EXERCISE DIRECTIONS
Show, in full, every line of the items below that includes the word "size".

INPUT DATA
- - - -
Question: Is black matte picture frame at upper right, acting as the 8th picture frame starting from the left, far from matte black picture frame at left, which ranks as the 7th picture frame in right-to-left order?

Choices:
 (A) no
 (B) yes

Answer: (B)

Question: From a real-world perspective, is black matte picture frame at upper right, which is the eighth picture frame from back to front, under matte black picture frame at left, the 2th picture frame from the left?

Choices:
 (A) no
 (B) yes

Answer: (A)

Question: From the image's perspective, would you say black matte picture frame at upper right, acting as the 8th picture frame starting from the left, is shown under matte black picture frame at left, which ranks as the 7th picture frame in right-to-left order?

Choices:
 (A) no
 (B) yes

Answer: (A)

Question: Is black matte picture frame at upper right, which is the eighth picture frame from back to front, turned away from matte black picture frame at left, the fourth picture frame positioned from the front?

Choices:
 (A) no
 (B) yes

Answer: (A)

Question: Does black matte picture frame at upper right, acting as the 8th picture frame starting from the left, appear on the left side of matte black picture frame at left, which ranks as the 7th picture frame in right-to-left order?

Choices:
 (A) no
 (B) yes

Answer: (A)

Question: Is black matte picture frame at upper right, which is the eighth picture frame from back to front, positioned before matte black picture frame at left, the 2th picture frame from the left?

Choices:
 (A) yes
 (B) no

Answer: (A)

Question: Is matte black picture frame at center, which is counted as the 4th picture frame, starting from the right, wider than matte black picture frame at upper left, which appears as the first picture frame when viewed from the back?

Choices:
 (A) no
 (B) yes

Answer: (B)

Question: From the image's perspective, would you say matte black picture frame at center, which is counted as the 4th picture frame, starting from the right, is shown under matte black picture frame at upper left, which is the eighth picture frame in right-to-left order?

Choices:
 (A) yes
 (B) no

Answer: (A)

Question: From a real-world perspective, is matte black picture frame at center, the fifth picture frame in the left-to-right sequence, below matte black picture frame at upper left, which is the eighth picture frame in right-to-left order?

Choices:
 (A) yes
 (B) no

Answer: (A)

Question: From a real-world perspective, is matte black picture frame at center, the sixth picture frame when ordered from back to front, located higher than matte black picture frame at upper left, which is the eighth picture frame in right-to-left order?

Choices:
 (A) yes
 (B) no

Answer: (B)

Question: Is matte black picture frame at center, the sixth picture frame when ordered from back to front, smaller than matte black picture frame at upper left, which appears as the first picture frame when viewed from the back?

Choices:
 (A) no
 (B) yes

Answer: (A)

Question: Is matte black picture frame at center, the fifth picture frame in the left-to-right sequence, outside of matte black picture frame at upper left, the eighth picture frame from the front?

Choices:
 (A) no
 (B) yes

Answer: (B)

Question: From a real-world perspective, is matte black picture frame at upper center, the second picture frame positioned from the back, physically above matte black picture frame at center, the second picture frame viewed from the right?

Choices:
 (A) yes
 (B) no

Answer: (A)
- - - -
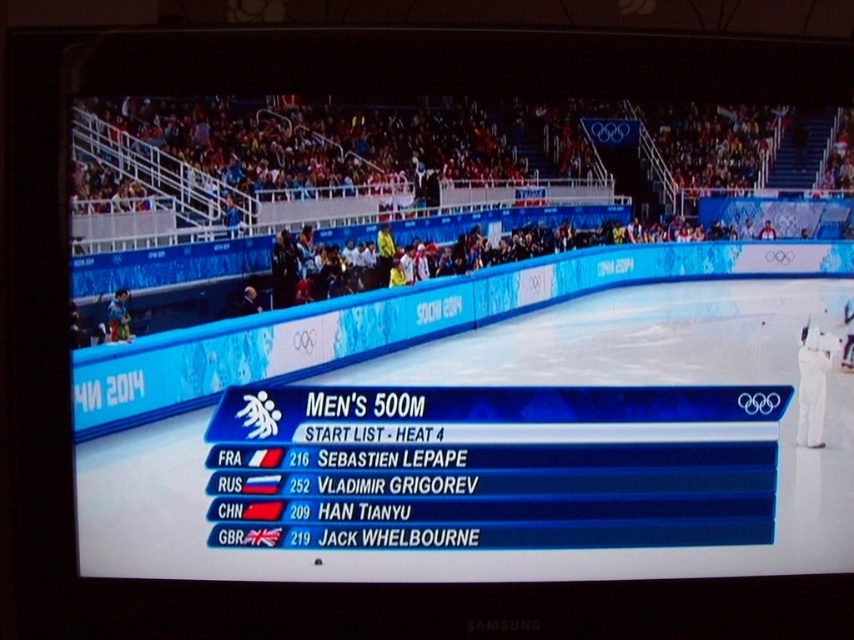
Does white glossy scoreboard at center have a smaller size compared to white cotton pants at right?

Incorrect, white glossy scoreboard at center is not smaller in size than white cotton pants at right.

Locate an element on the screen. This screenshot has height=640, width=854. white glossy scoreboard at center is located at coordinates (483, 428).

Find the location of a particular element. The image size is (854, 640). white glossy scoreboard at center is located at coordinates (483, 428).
- - - -
EXERCISE RESULT
Does white glossy scoreboard at center have a smaller size compared to white cotton pants at right?
Incorrect, white glossy scoreboard at center is not smaller in size than white cotton pants at right.
Find the location of a particular element. The image size is (854, 640). white glossy scoreboard at center is located at coordinates (483, 428).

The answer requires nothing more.